====== Input data

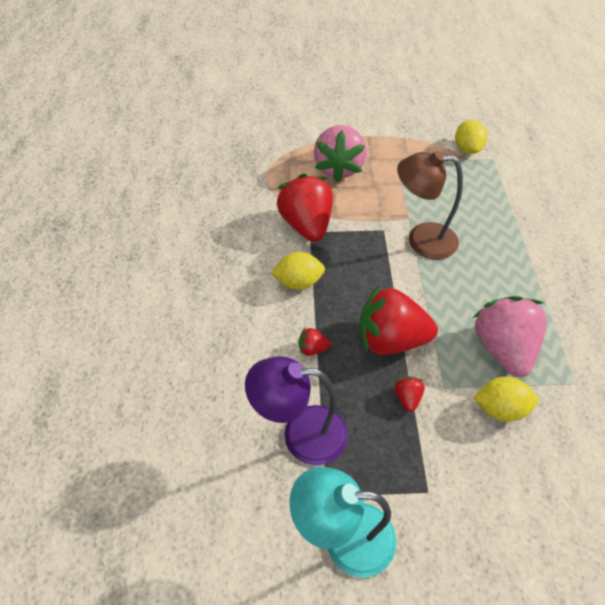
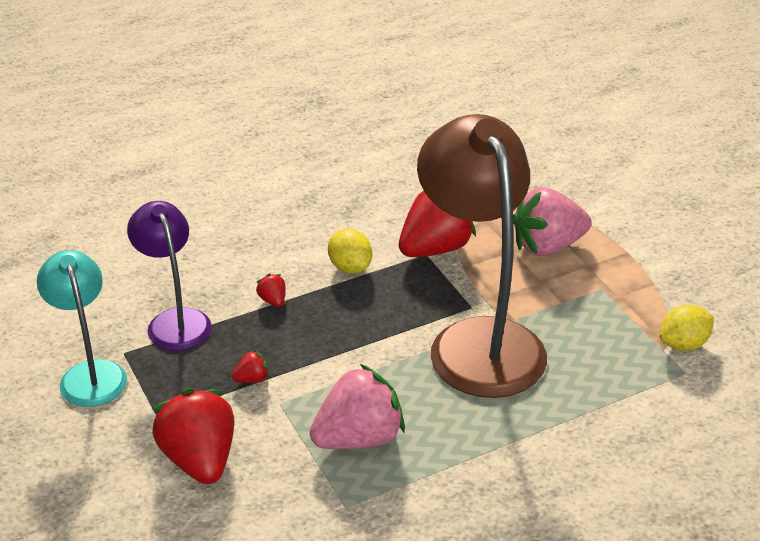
camera: 65 degrees right, 15 degrees down
(390, 339) = (317, 350): red strawberry -> red strawberry (200, 460)
(421, 240) = (478, 340): brown lamp -> brown lamp, size x1.79
(500, 408) = (277, 449): yellow lemon -> none

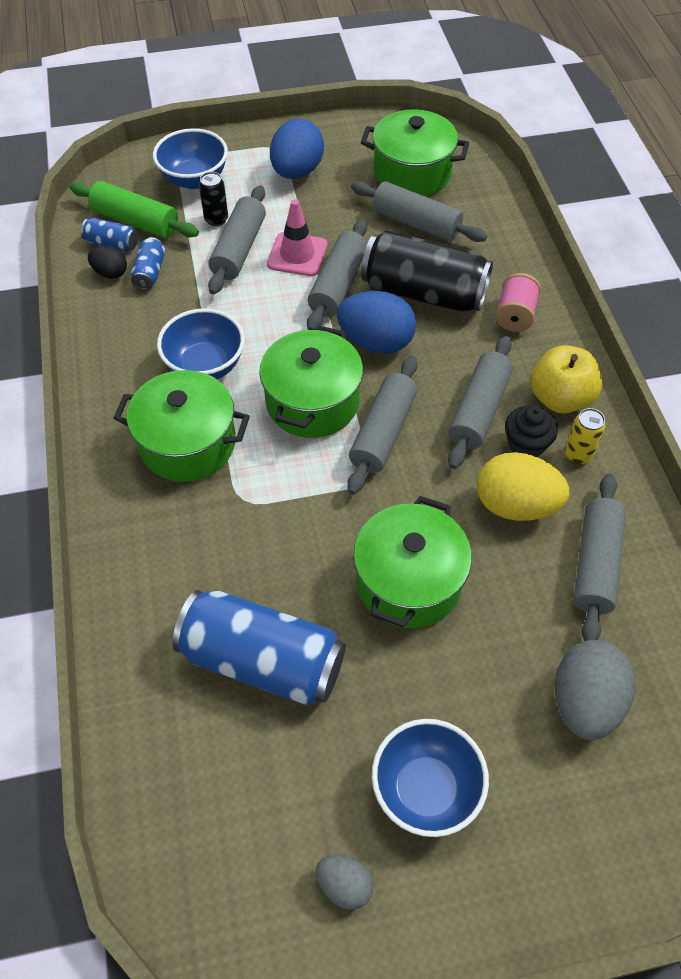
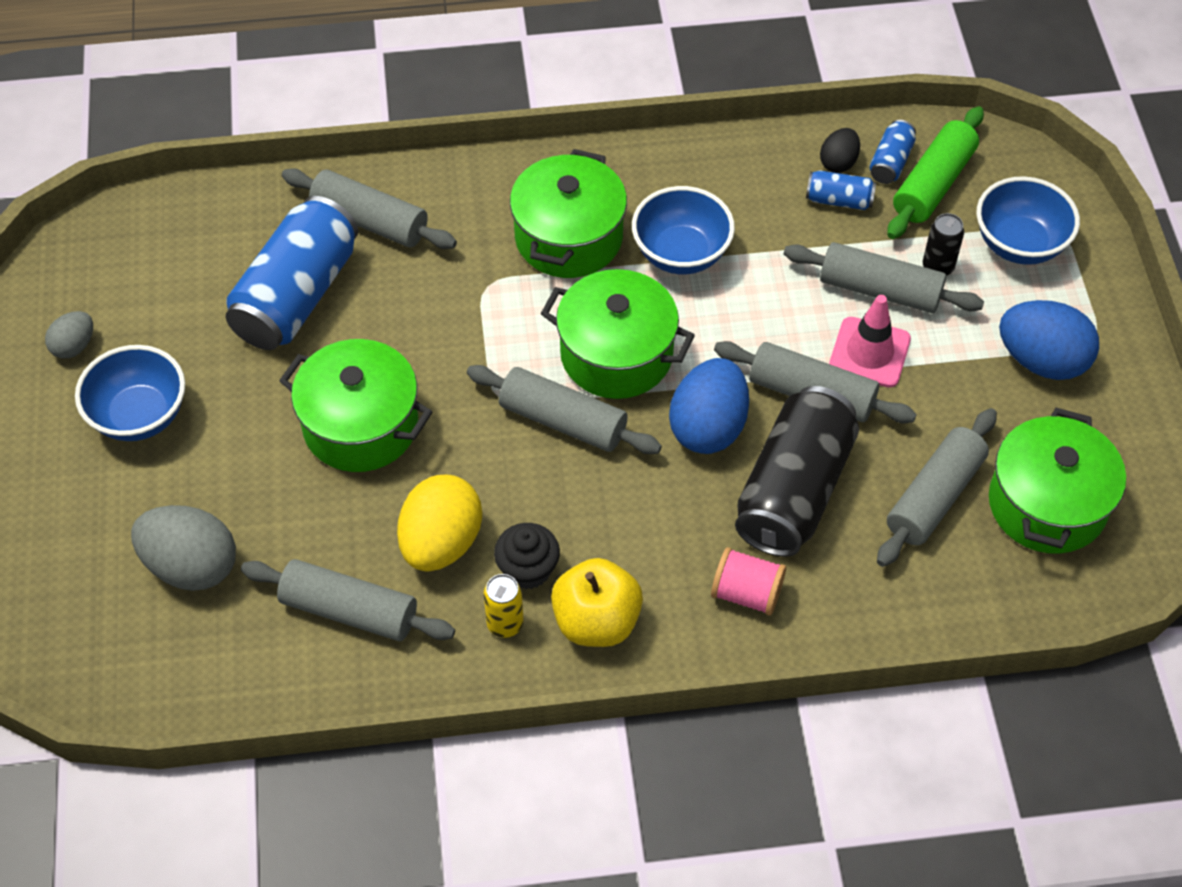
camera: 95 degrees right, 0 degrees up
(479, 410) = (586, 526): grey rolling pin -> grey rolling pin (370, 221)

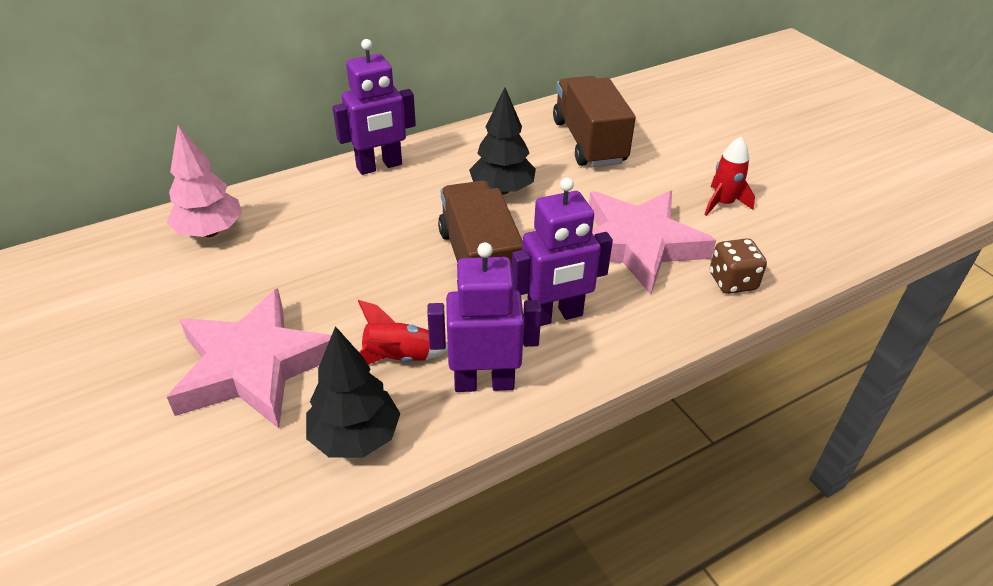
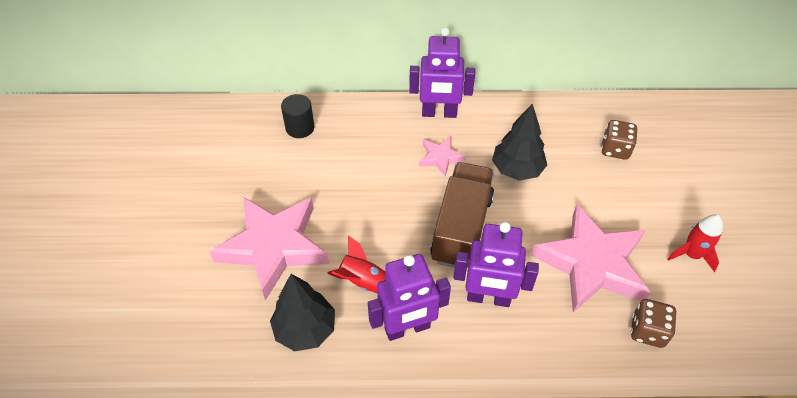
camera: 30 degrees right, 10 degrees up
(210, 232) = (300, 128): pink tree -> black cylinder
(409, 206) = (440, 158): none -> pink star
(484, 382) = (407, 328): purple robot -> purple robot turned 135 degrees clockwise
(589, 142) = (615, 149): brown truck -> brown dice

============

#### Assignment:
Give back the records above exactly, limited to the lines between the one holding "camera: 30 degrees right, 10 degrees up" and the one holding "(484, 382) = (407, 328): purple", inclusive.

#### Final answer:
camera: 30 degrees right, 10 degrees up
(210, 232) = (300, 128): pink tree -> black cylinder
(409, 206) = (440, 158): none -> pink star
(484, 382) = (407, 328): purple robot -> purple robot turned 135 degrees clockwise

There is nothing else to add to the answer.